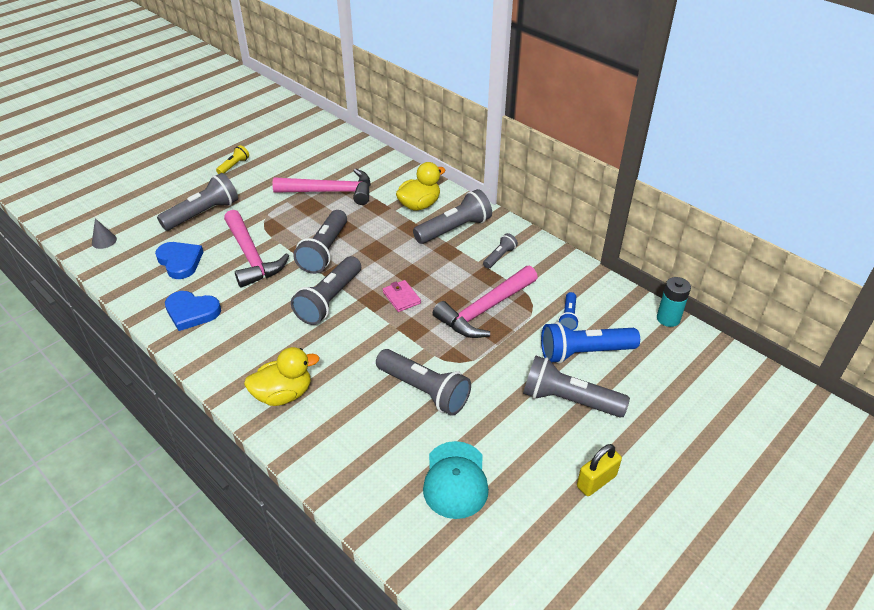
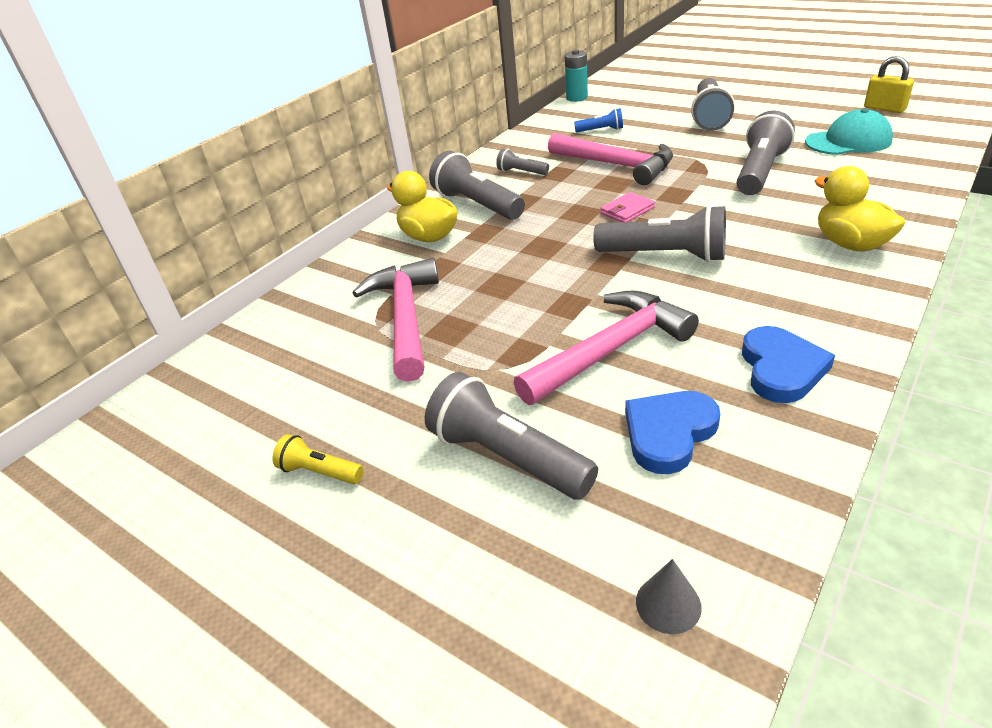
camera: 95 degrees left, 5 degrees down
(324, 251) = (564, 285): grey flashlight -> none
(584, 352) = (645, 119): blue flashlight -> none
(596, 481) = (785, 99): yellow padlock -> yellow padlock (884, 108)

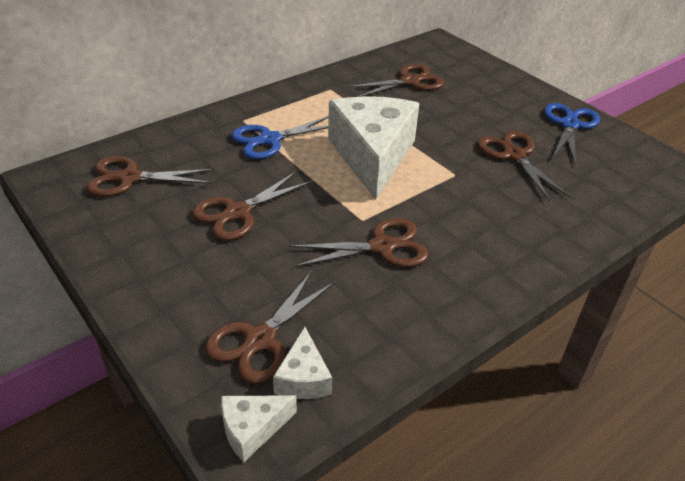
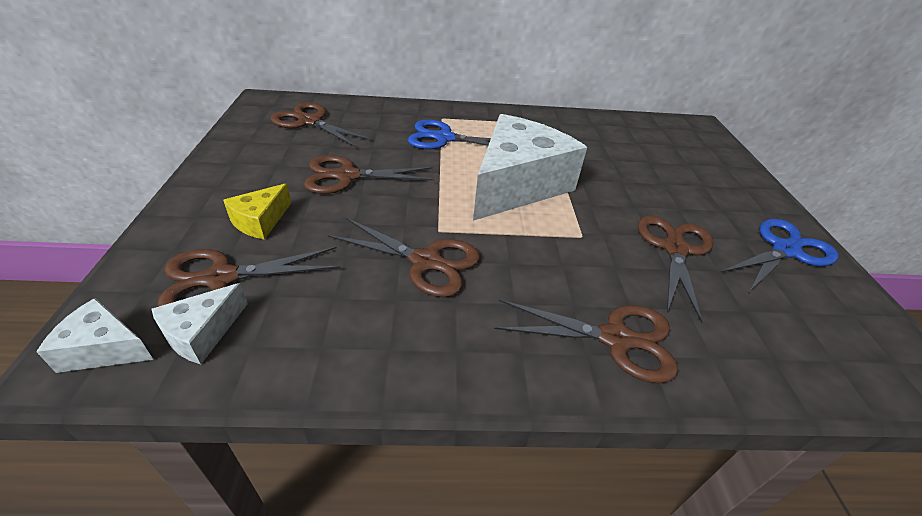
camera: 35 degrees right, 0 degrees up
(224, 285) = (260, 221): none -> yellow cheese
(409, 81) = (629, 144): brown scissors -> brown scissors (615, 339)

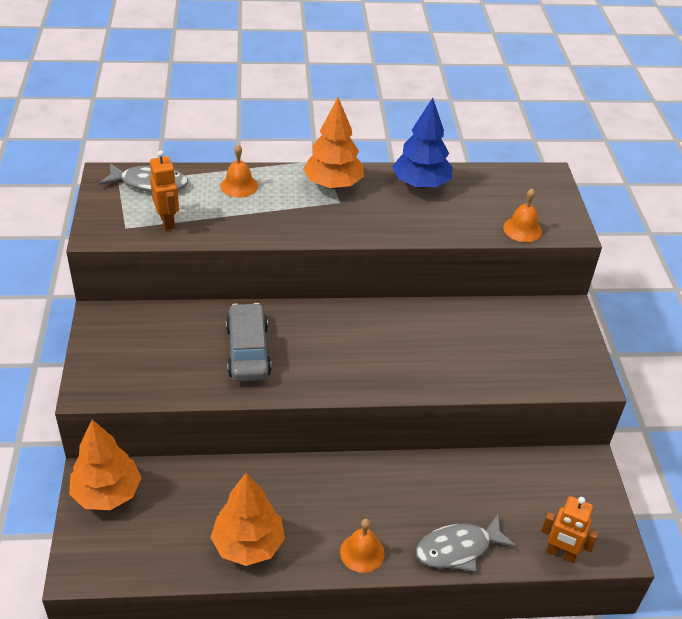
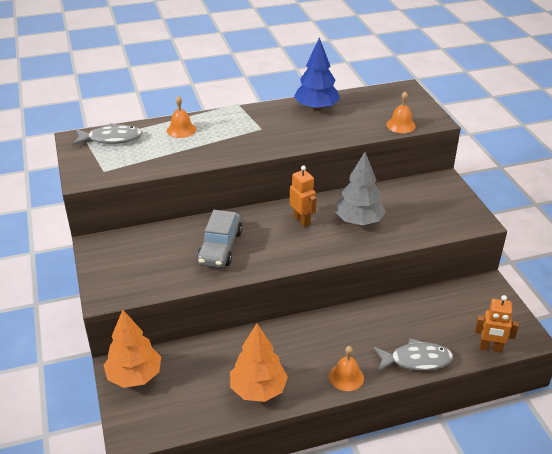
camera: 10 degrees left, 5 degrees down
(167, 221) = (135, 162): orange robot -> orange robot (302, 220)
(248, 351) = (220, 247): grey car -> grey car turned 150 degrees counterclockwise
(333, 184) = (252, 118): orange tree -> none
(434, 348) = (358, 221): none -> grey tree
(458, 549) = (416, 360): grey fish -> grey fish turned 150 degrees counterclockwise

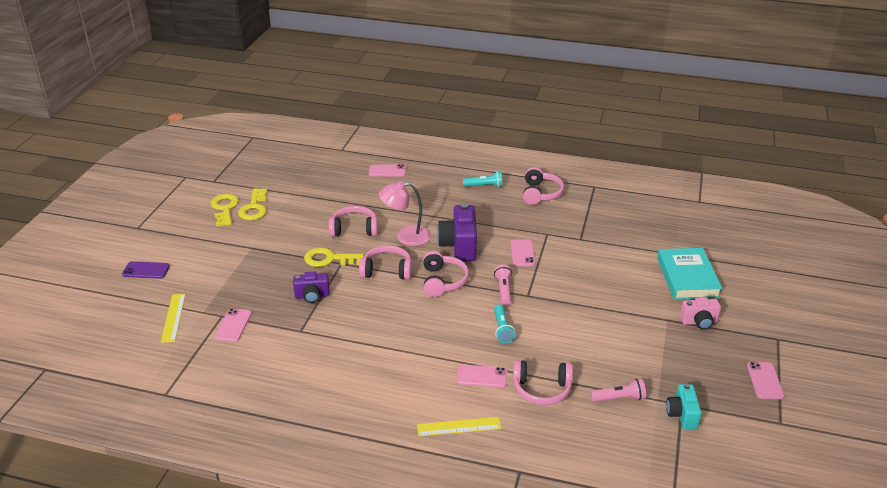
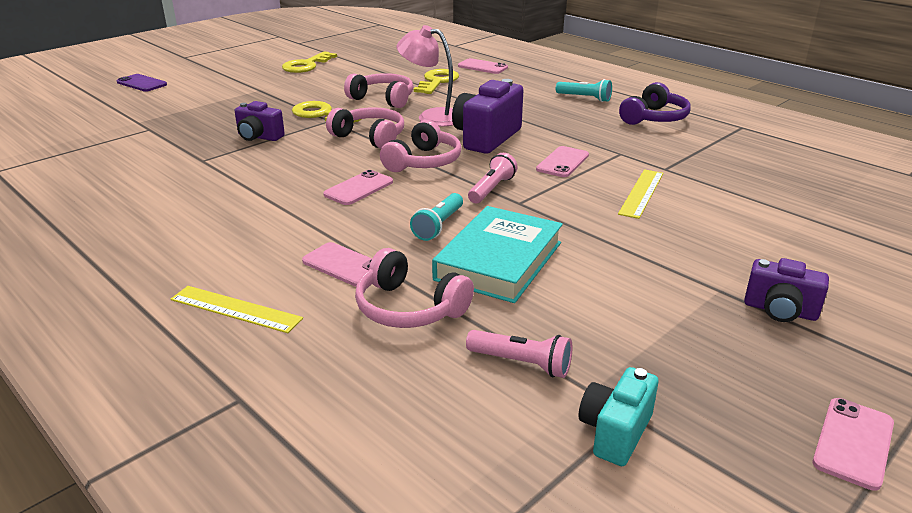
camera: 30 degrees right, 5 degrees down
(173, 317) = (106, 119): yellow ruler -> yellow ruler (641, 193)
(224, 208) = (279, 60): yellow key -> yellow key (437, 81)
(233, 325) = (146, 138): pink phone -> pink phone (359, 188)
(540, 193) = (654, 118): pink headphones -> purple headphones
(687, 278) = (808, 251): turquoise book -> turquoise book (499, 261)
(699, 322) = (780, 311): pink camera -> purple camera

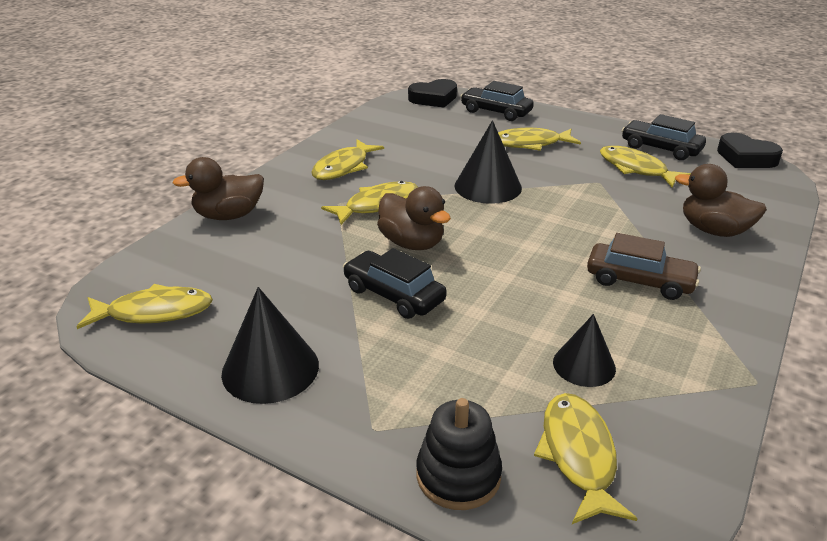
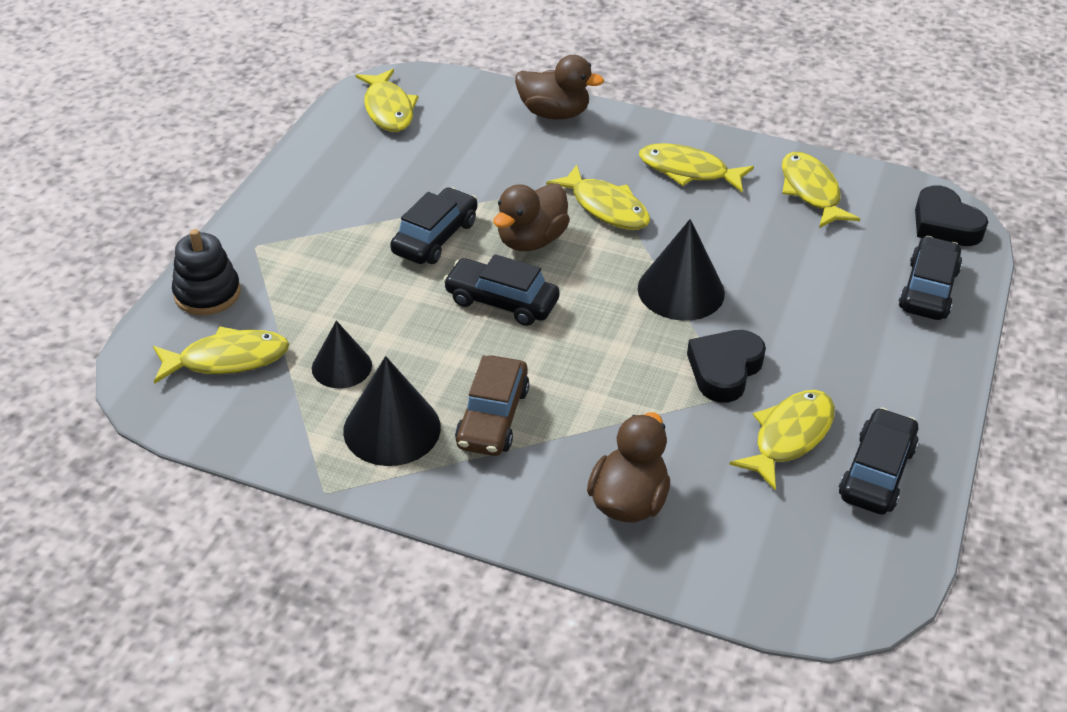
camera: 80 degrees right, 10 degrees up
(229, 215) = (554, 113): brown duck -> brown duck turned 135 degrees clockwise
(270, 369) = (322, 182): black cone -> black cone (392, 428)
(493, 265) = (501, 301): none -> black car
(530, 144) = (828, 327): yellow fish -> yellow fish (811, 191)
(745, 158) = (887, 578): black heart -> black heart (724, 370)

------------------------

**WHAT YOU SHOULD DO**
Looking above, find the stretch of lines that opens with the one holding "camera: 35 degrees right, 0 degrees up" and closes with the one holding "(167, 221) = (135, 162): orange". Copy it exactly, pictures excluded.

**ANSWER TO THIS TASK**
camera: 35 degrees right, 0 degrees up
(224, 285) = (260, 221): none -> yellow cheese
(409, 81) = (629, 144): brown scissors -> brown scissors (615, 339)

camera: 10 degrees left, 5 degrees down
(167, 221) = (135, 162): orange robot -> orange robot (302, 220)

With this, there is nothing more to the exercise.